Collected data
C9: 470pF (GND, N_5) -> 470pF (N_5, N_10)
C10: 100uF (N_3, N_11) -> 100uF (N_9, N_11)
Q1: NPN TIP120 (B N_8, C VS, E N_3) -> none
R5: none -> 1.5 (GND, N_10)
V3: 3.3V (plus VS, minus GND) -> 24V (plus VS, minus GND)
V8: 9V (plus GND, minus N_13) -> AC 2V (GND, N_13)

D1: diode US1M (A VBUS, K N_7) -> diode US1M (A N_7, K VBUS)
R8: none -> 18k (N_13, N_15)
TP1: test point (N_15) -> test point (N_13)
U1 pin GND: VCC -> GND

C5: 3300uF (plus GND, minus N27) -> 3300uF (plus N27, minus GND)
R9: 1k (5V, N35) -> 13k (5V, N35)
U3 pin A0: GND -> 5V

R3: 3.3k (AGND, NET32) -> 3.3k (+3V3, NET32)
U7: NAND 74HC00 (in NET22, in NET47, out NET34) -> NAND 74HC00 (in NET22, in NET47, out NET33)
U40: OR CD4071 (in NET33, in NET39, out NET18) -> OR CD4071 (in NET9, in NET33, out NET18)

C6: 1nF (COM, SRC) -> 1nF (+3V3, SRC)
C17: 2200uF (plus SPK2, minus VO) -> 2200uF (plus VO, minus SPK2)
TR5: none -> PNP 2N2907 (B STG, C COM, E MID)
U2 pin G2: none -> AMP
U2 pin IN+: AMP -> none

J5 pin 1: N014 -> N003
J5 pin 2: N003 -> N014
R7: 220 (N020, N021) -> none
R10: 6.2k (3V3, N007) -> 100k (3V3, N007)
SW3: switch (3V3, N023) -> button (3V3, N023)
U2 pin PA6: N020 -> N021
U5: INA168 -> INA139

About this task: Every line must be copied exactly as it stands above.

Answer area:
C9: 470pF (GND, N_5) -> 470pF (N_5, N_10)
C10: 100uF (N_3, N_11) -> 100uF (N_9, N_11)
Q1: NPN TIP120 (B N_8, C VS, E N_3) -> none
R5: none -> 1.5 (GND, N_10)
V3: 3.3V (plus VS, minus GND) -> 24V (plus VS, minus GND)
V8: 9V (plus GND, minus N_13) -> AC 2V (GND, N_13)

D1: diode US1M (A VBUS, K N_7) -> diode US1M (A N_7, K VBUS)
R8: none -> 18k (N_13, N_15)
TP1: test point (N_15) -> test point (N_13)
U1 pin GND: VCC -> GND

C5: 3300uF (plus GND, minus N27) -> 3300uF (plus N27, minus GND)
R9: 1k (5V, N35) -> 13k (5V, N35)
U3 pin A0: GND -> 5V

R3: 3.3k (AGND, NET32) -> 3.3k (+3V3, NET32)
U7: NAND 74HC00 (in NET22, in NET47, out NET34) -> NAND 74HC00 (in NET22, in NET47, out NET33)
U40: OR CD4071 (in NET33, in NET39, out NET18) -> OR CD4071 (in NET9, in NET33, out NET18)

C6: 1nF (COM, SRC) -> 1nF (+3V3, SRC)
C17: 2200uF (plus SPK2, minus VO) -> 2200uF (plus VO, minus SPK2)
TR5: none -> PNP 2N2907 (B STG, C COM, E MID)
U2 pin G2: none -> AMP
U2 pin IN+: AMP -> none

J5 pin 1: N014 -> N003
J5 pin 2: N003 -> N014
R7: 220 (N020, N021) -> none
R10: 6.2k (3V3, N007) -> 100k (3V3, N007)
SW3: switch (3V3, N023) -> button (3V3, N023)
U2 pin PA6: N020 -> N021
U5: INA168 -> INA139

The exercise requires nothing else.